__TASK INSTRUCTIONS__. What is needed is an exact copy of the records below, minus any pictures.

========

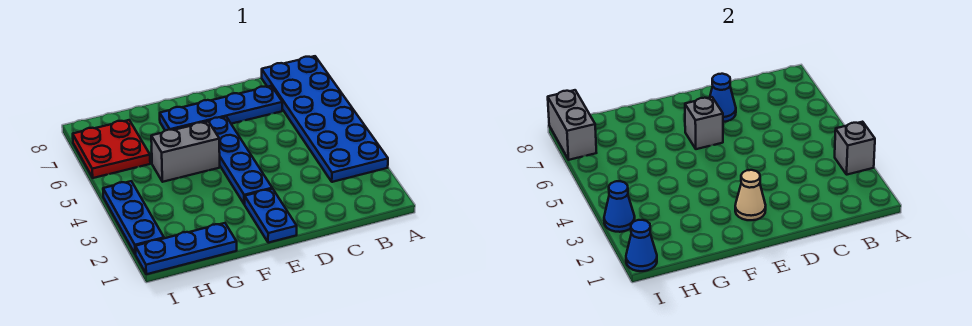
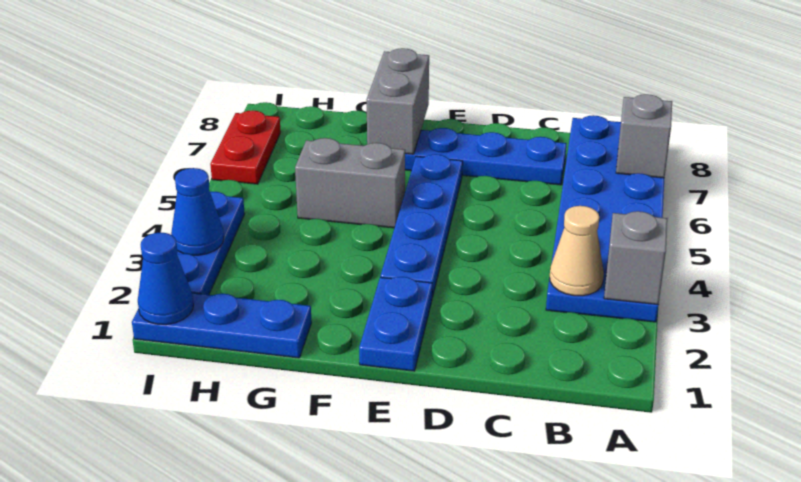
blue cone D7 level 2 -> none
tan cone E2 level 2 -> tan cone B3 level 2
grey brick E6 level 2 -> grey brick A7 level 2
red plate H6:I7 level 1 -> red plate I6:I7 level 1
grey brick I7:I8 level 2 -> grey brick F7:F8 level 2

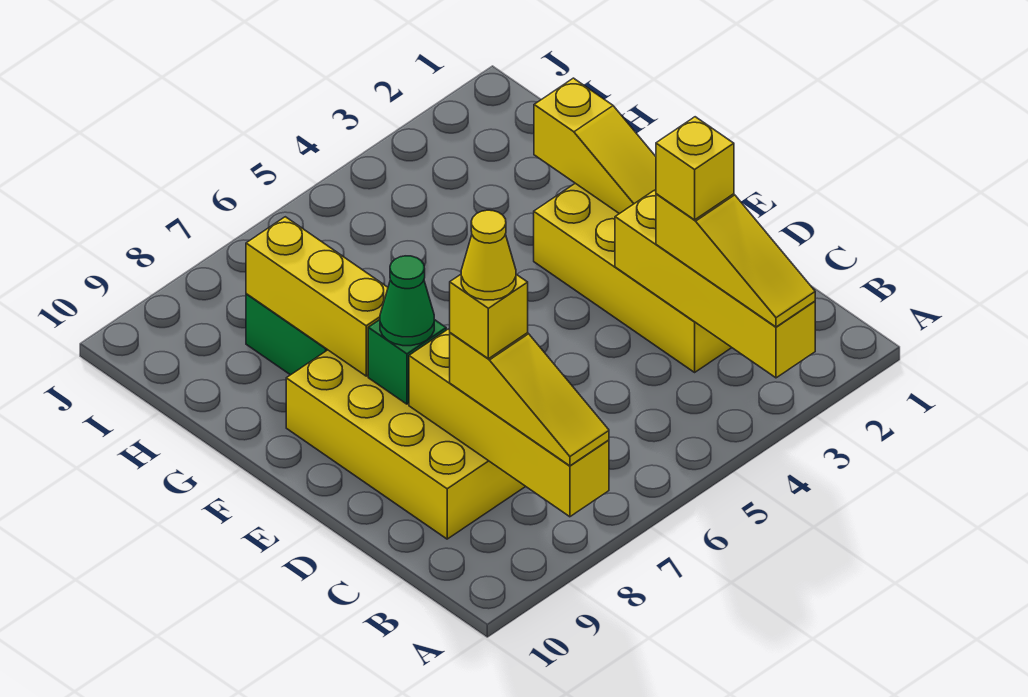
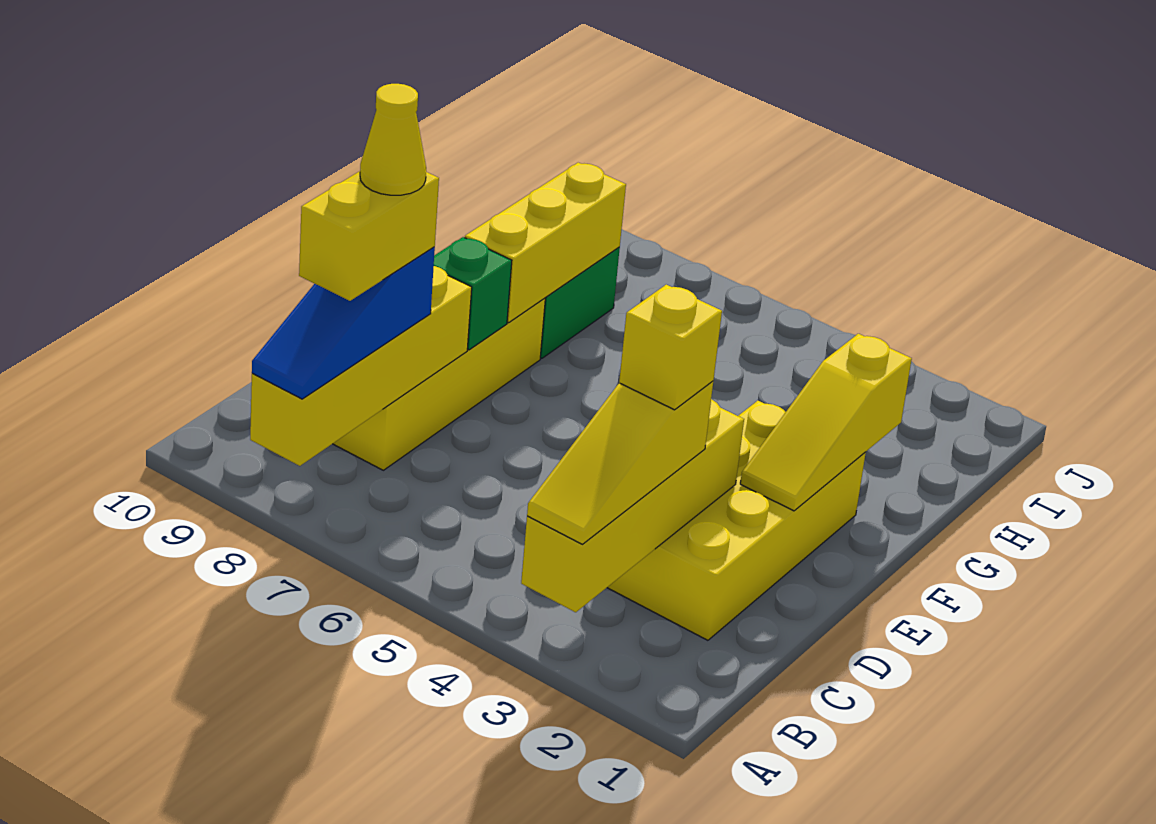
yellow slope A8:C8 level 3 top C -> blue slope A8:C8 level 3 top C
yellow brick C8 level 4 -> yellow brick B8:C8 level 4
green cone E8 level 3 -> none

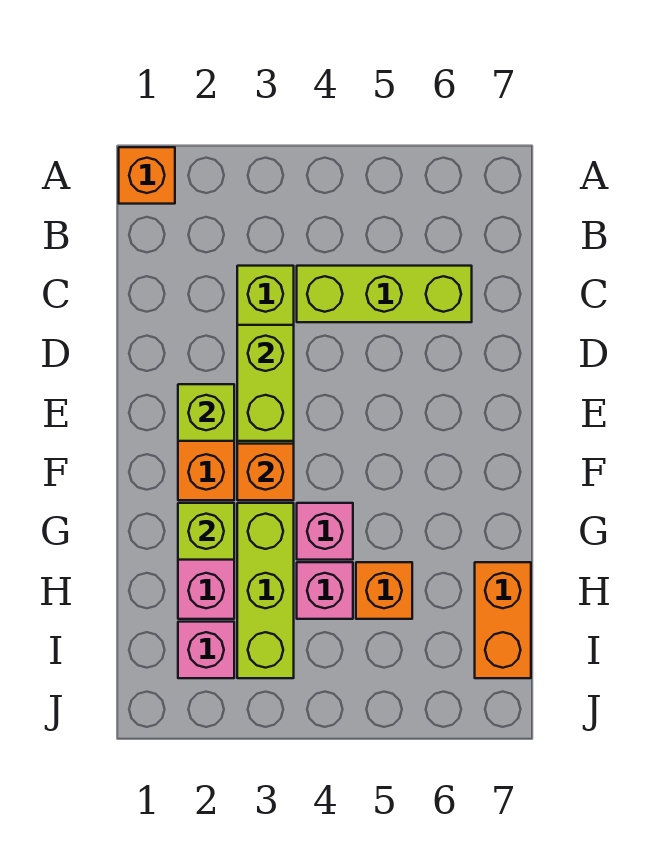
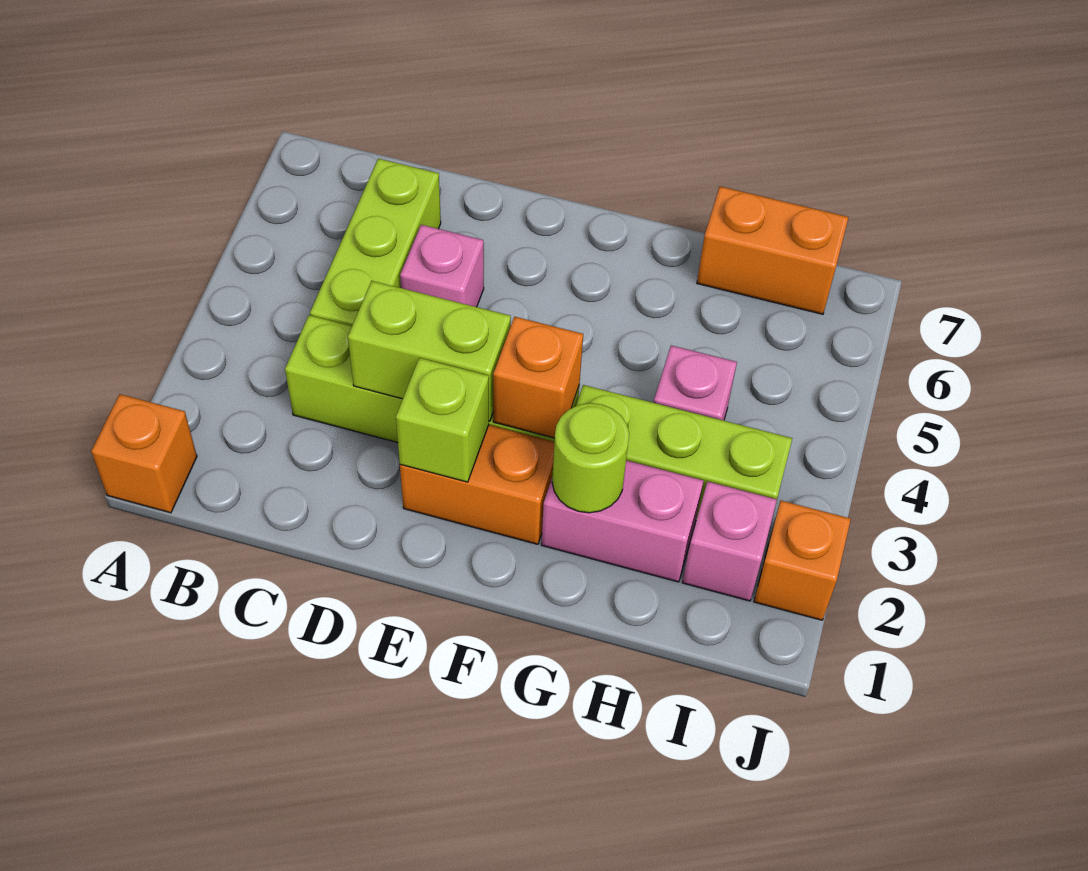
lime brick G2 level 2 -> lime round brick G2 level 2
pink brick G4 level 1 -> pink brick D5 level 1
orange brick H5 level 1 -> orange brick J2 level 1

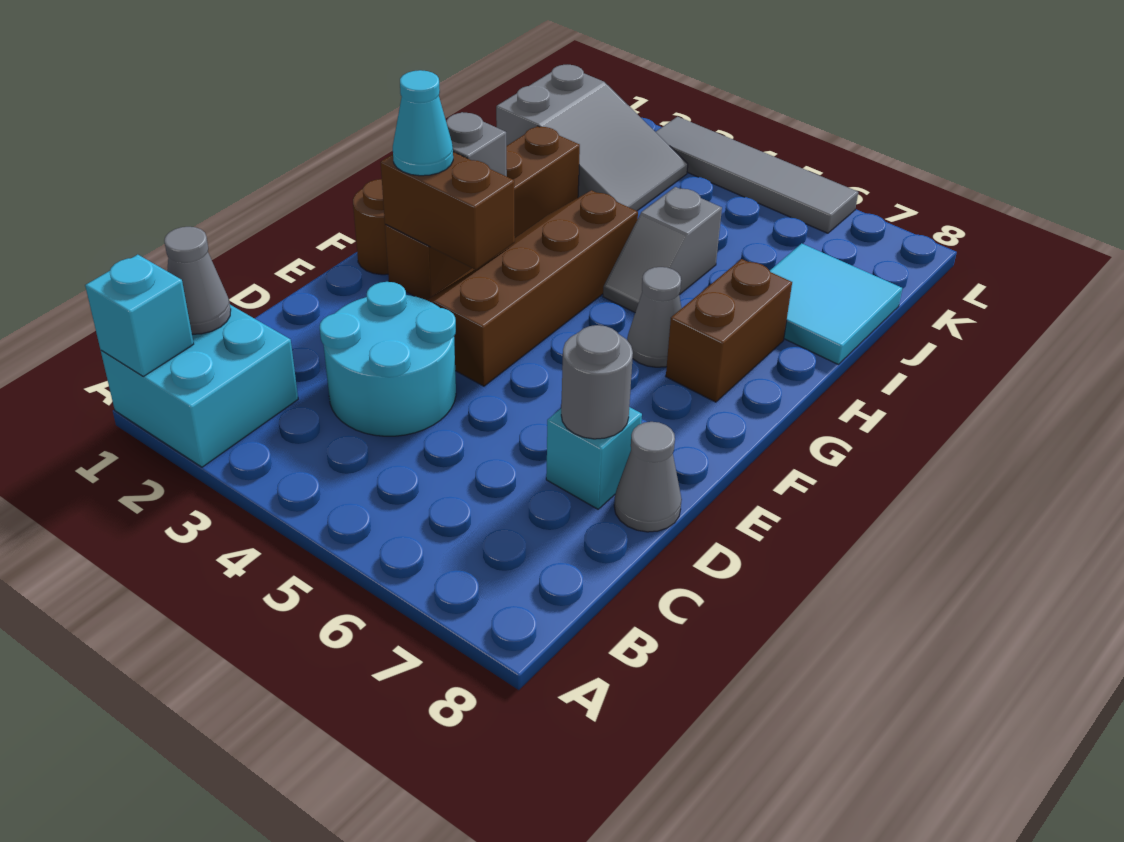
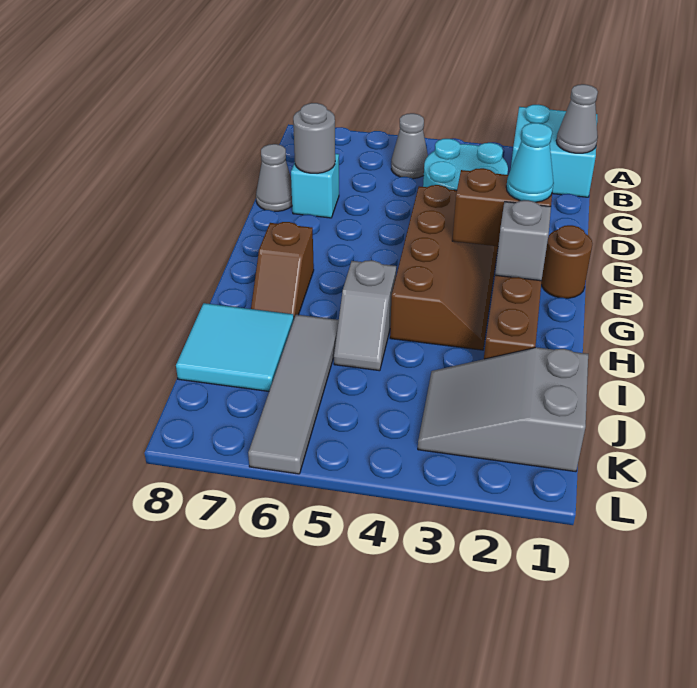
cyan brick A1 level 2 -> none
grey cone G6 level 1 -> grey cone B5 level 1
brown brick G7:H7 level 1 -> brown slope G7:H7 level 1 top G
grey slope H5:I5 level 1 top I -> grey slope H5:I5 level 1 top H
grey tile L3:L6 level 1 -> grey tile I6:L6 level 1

========

__REPLY__.
blue cone D7 level 2 -> none
tan cone E2 level 2 -> tan cone B3 level 2
grey brick E6 level 2 -> grey brick A7 level 2
red plate H6:I7 level 1 -> red plate I6:I7 level 1
grey brick I7:I8 level 2 -> grey brick F7:F8 level 2

yellow slope A8:C8 level 3 top C -> blue slope A8:C8 level 3 top C
yellow brick C8 level 4 -> yellow brick B8:C8 level 4
green cone E8 level 3 -> none

lime brick G2 level 2 -> lime round brick G2 level 2
pink brick G4 level 1 -> pink brick D5 level 1
orange brick H5 level 1 -> orange brick J2 level 1

cyan brick A1 level 2 -> none
grey cone G6 level 1 -> grey cone B5 level 1
brown brick G7:H7 level 1 -> brown slope G7:H7 level 1 top G
grey slope H5:I5 level 1 top I -> grey slope H5:I5 level 1 top H
grey tile L3:L6 level 1 -> grey tile I6:L6 level 1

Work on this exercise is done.